**EXERCISE DETAILS:** Output a faithful copy of the entries, every picture removed.

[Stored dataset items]
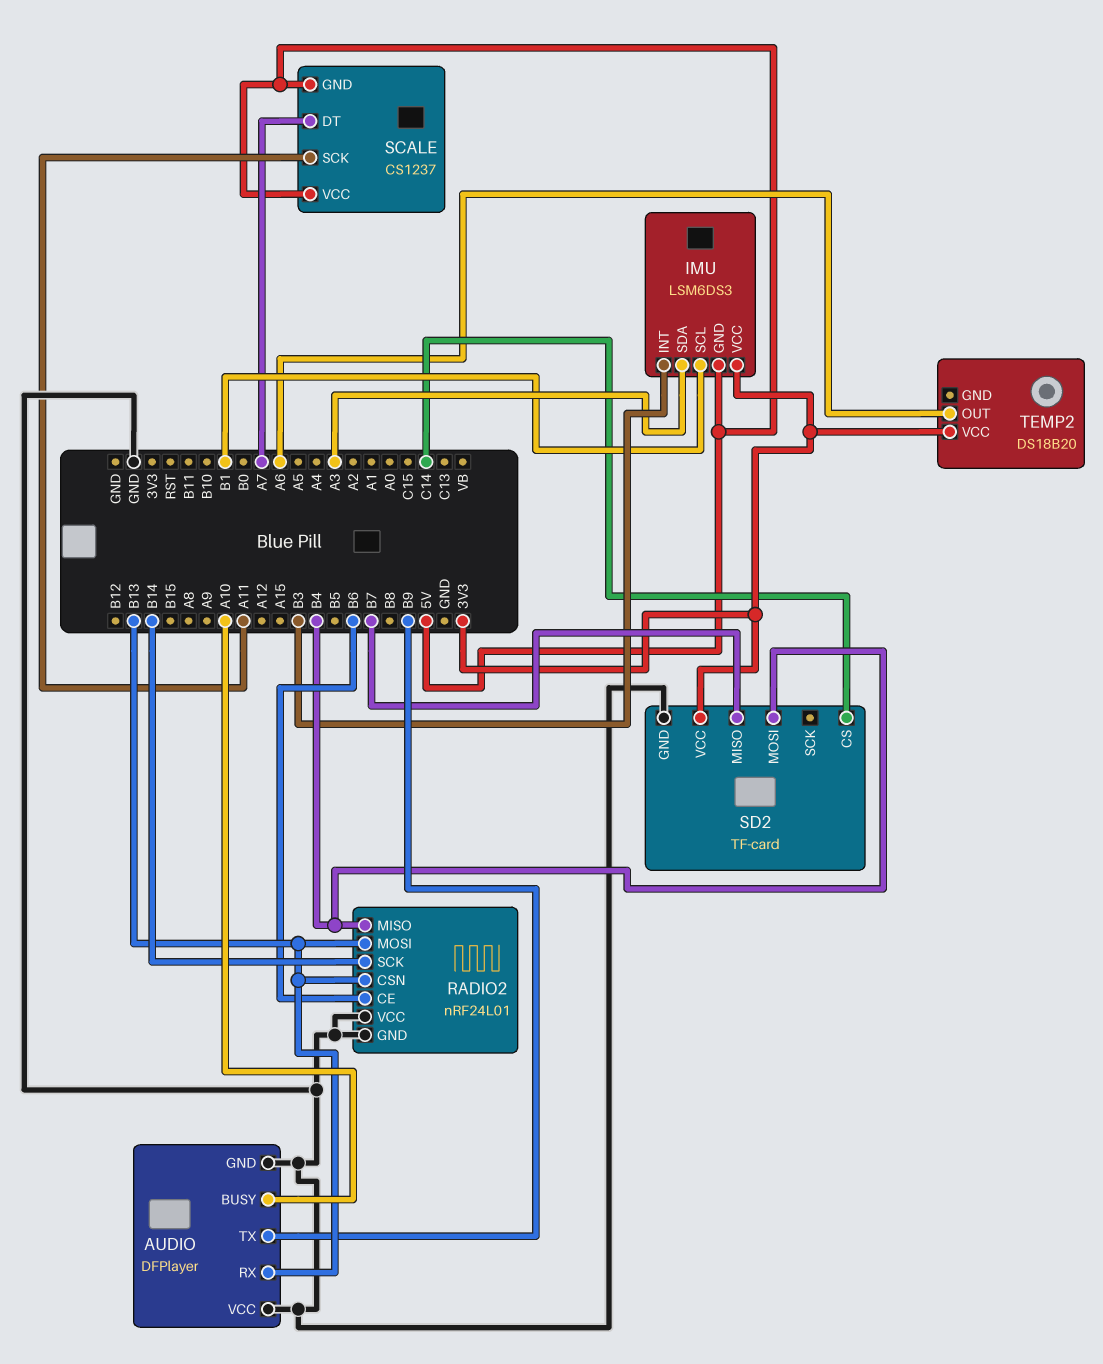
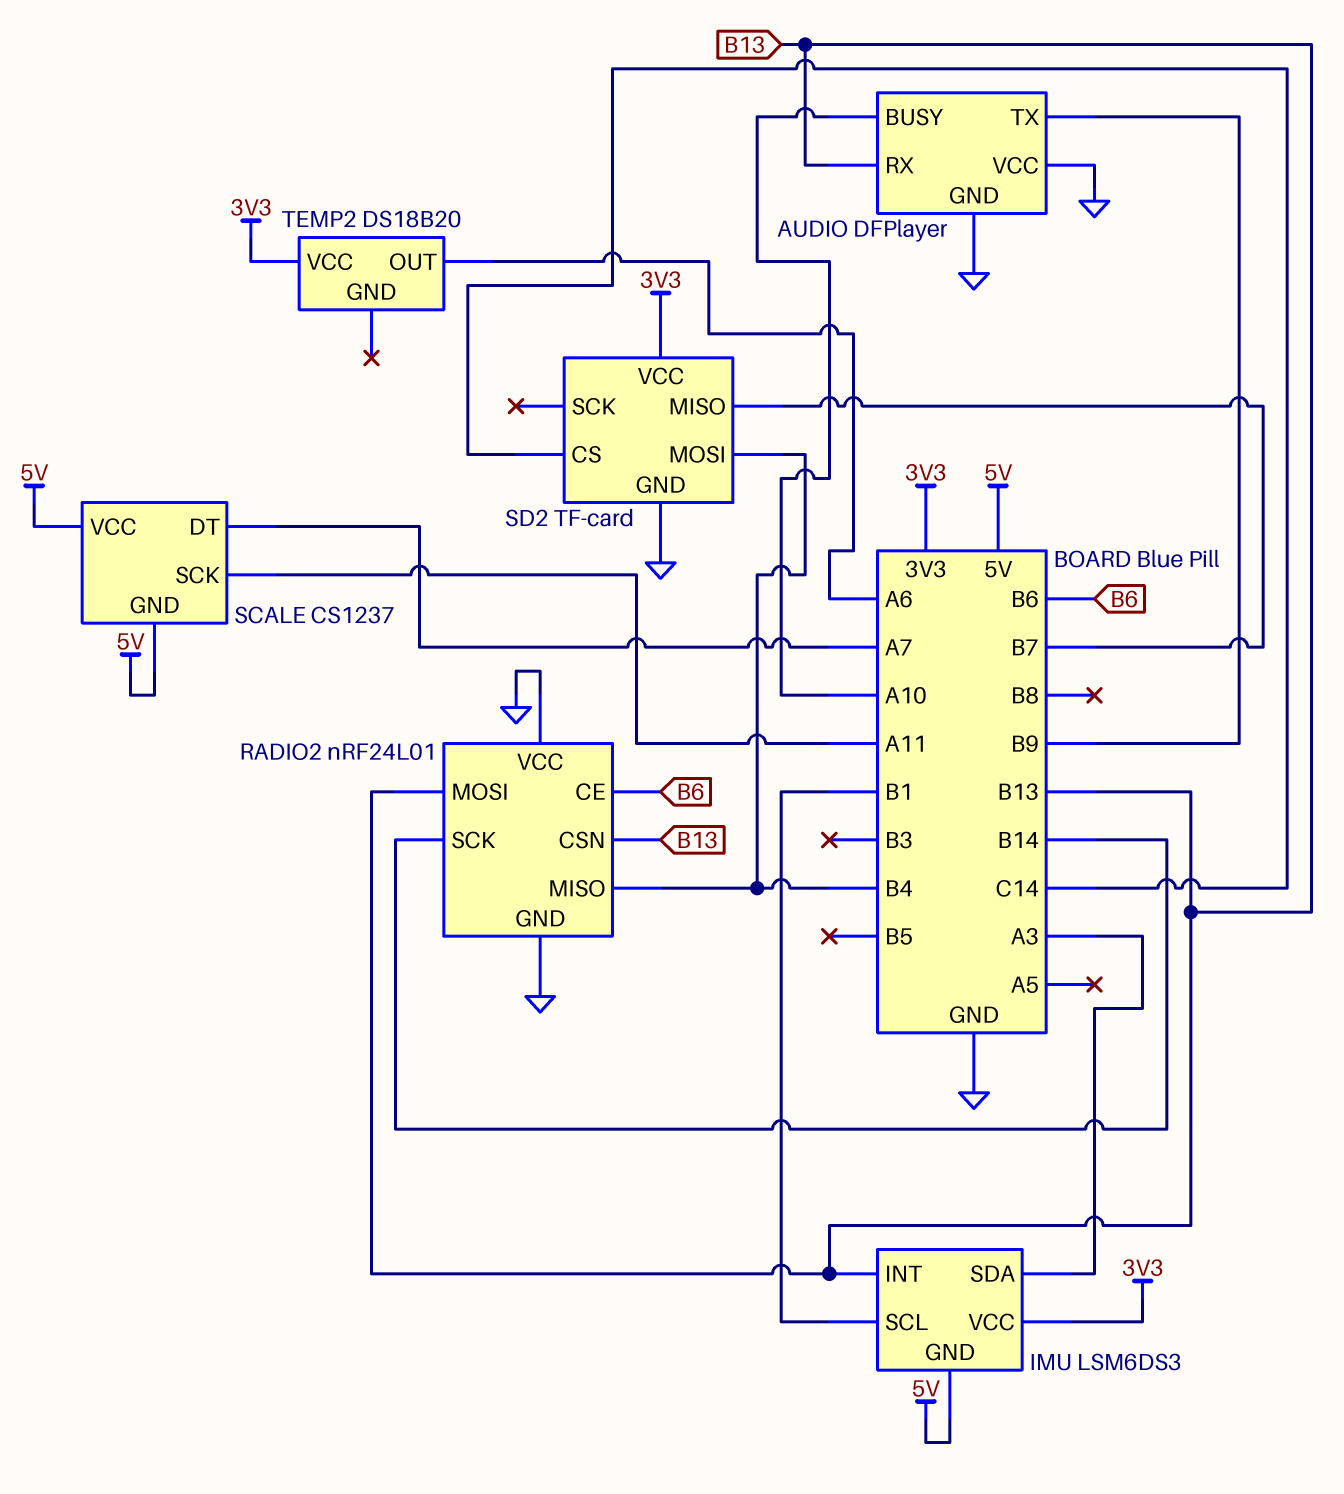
IMU pin INT: B3 -> B13

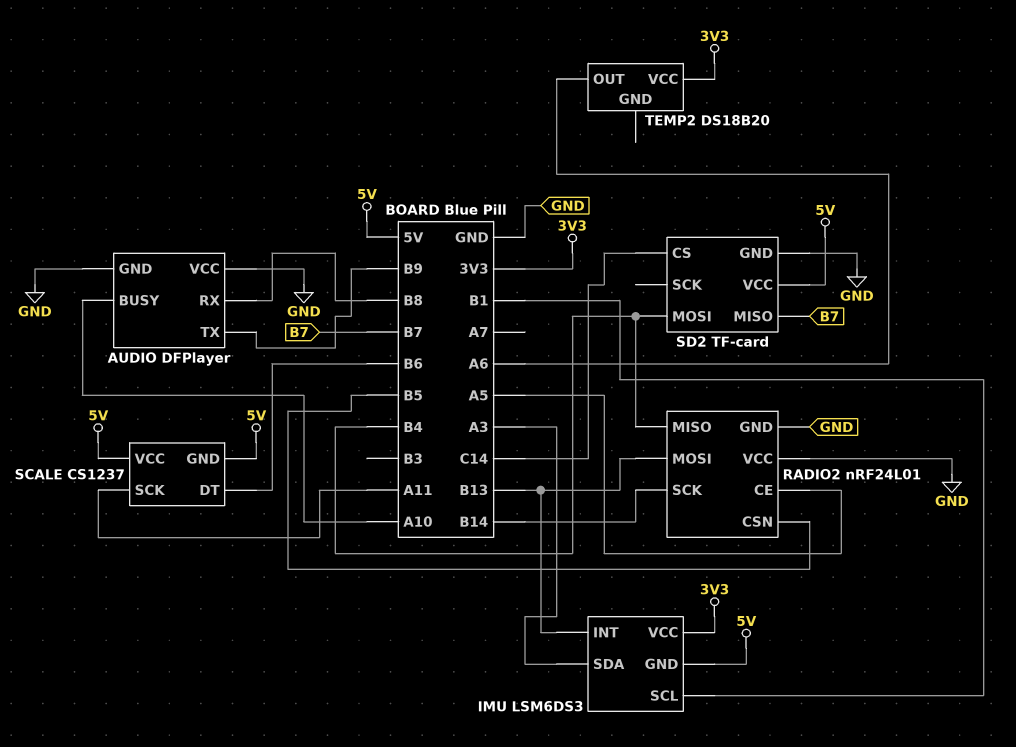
AUDIO pin RX: B13 -> B8
RADIO2 pin CE: B6 -> A5
RADIO2 pin CSN: B13 -> B5
SCALE pin DT: A7 -> B6
SD2 pin VCC: 3V3 -> 5V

**YOUR RESPONSE:**
IMU pin INT: B3 -> B13

AUDIO pin RX: B13 -> B8
RADIO2 pin CE: B6 -> A5
RADIO2 pin CSN: B13 -> B5
SCALE pin DT: A7 -> B6
SD2 pin VCC: 3V3 -> 5V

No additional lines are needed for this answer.